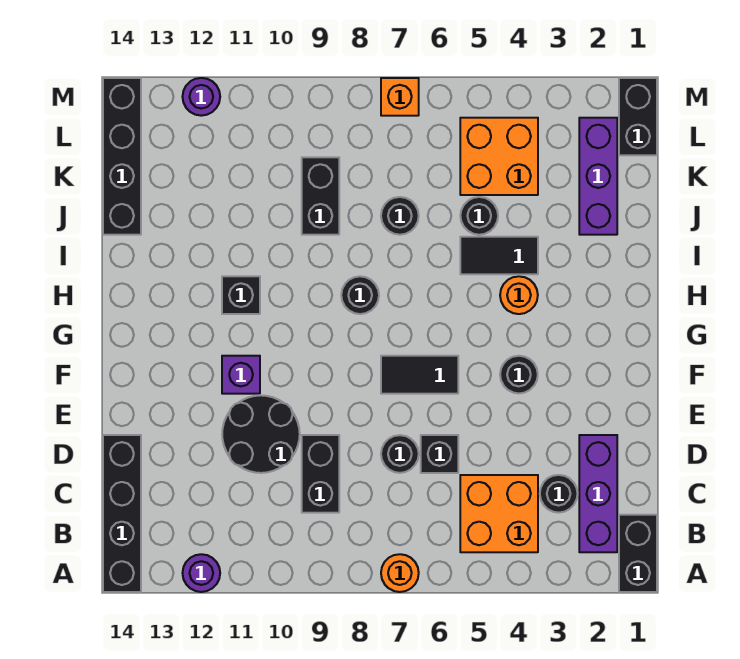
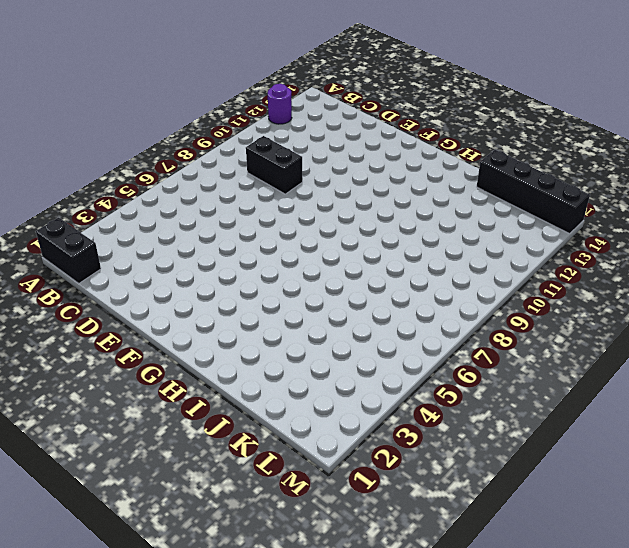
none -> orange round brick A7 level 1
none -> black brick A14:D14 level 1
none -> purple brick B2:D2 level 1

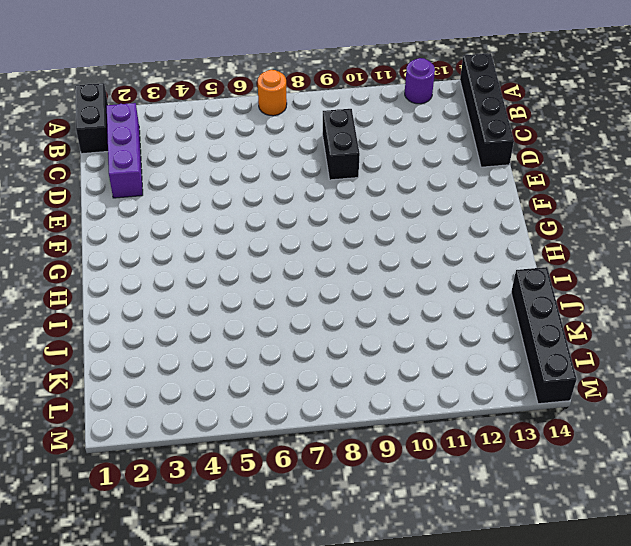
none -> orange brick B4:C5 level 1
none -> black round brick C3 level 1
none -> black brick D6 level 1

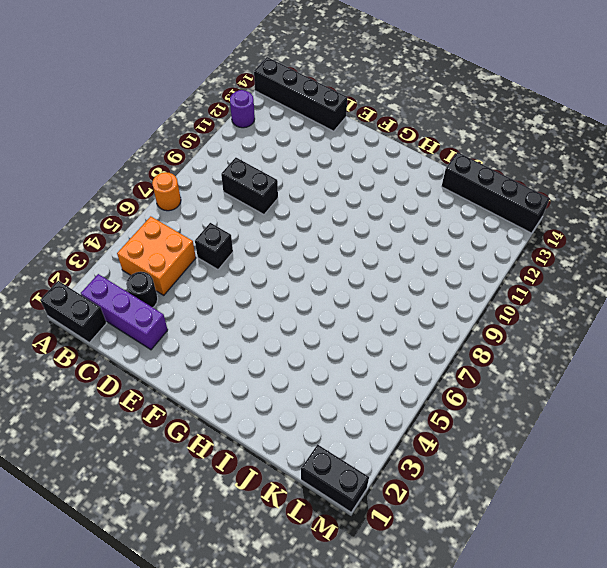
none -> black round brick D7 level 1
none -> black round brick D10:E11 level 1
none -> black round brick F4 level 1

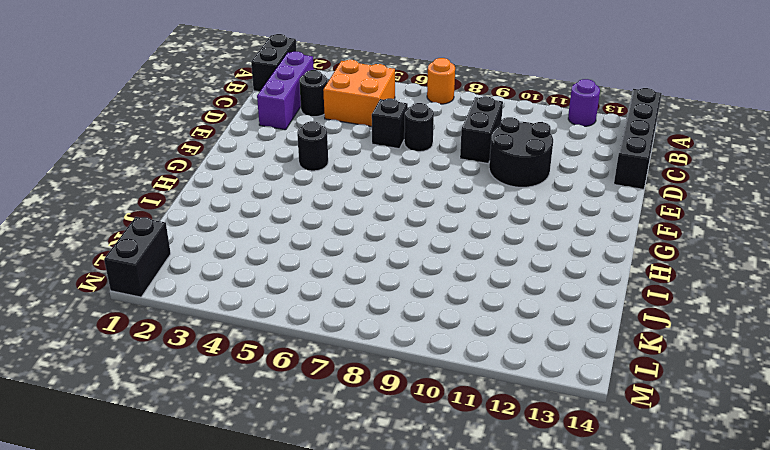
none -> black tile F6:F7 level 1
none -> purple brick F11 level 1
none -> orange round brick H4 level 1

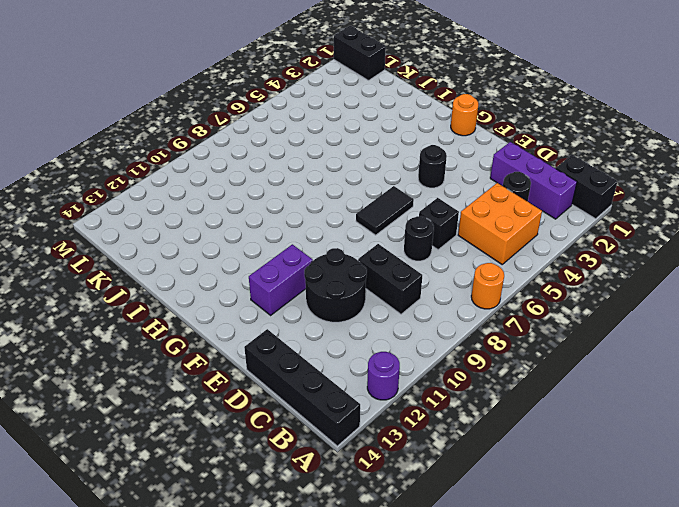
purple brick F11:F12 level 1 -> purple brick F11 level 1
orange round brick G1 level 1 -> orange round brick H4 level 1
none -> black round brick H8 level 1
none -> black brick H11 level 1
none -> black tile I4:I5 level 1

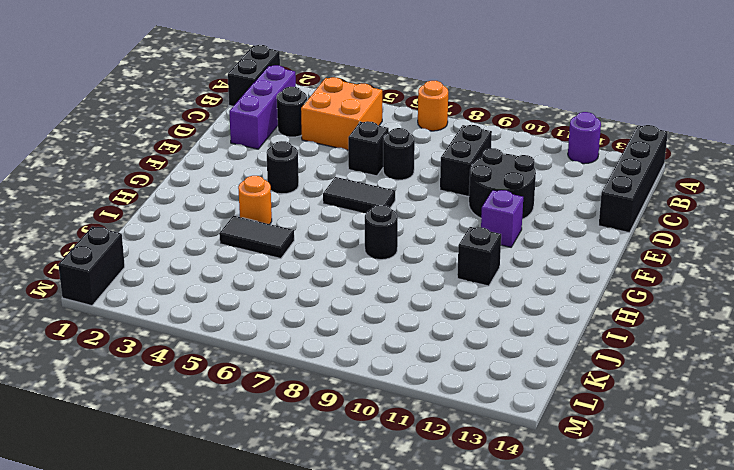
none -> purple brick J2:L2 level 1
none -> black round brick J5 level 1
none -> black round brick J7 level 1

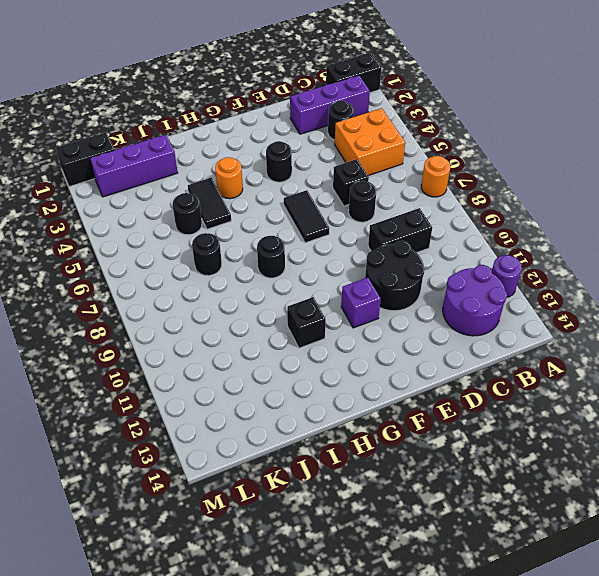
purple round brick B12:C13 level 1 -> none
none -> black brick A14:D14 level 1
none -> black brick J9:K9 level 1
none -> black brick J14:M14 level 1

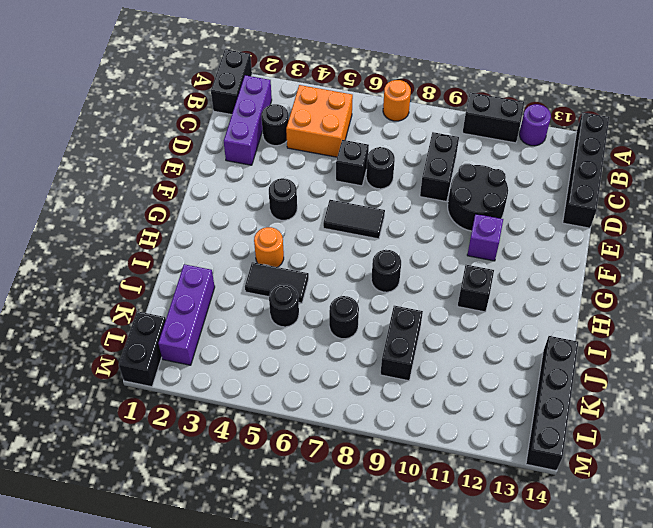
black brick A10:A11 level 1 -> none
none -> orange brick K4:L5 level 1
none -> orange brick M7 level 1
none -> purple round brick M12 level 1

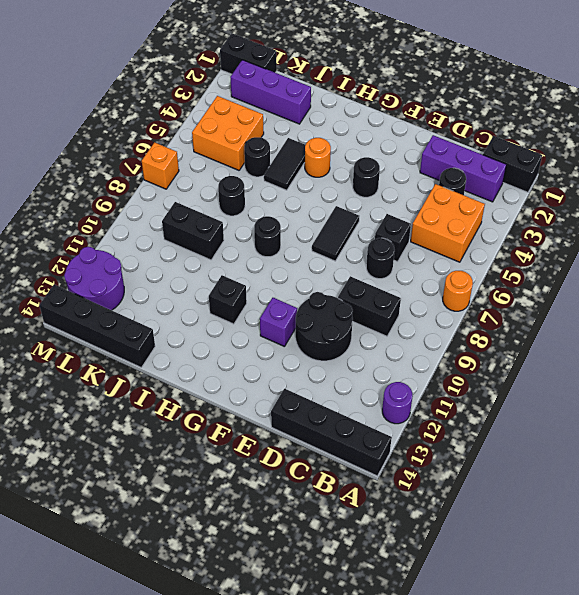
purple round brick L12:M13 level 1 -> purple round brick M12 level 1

════════════════════

> [TASK GOAL]: Write out a verbatim copy of the lines from the line that contains "none -> purple brick F11 level 1" through the end of the entries above; pictures are not copied.

> [RESPONSE BOX]:
none -> purple brick F11 level 1
none -> orange round brick H4 level 1

purple brick F11:F12 level 1 -> purple brick F11 level 1
orange round brick G1 level 1 -> orange round brick H4 level 1
none -> black round brick H8 level 1
none -> black brick H11 level 1
none -> black tile I4:I5 level 1

none -> purple brick J2:L2 level 1
none -> black round brick J5 level 1
none -> black round brick J7 level 1

purple round brick B12:C13 level 1 -> none
none -> black brick A14:D14 level 1
none -> black brick J9:K9 level 1
none -> black brick J14:M14 level 1

black brick A10:A11 level 1 -> none
none -> orange brick K4:L5 level 1
none -> orange brick M7 level 1
none -> purple round brick M12 level 1

purple round brick L12:M13 level 1 -> purple round brick M12 level 1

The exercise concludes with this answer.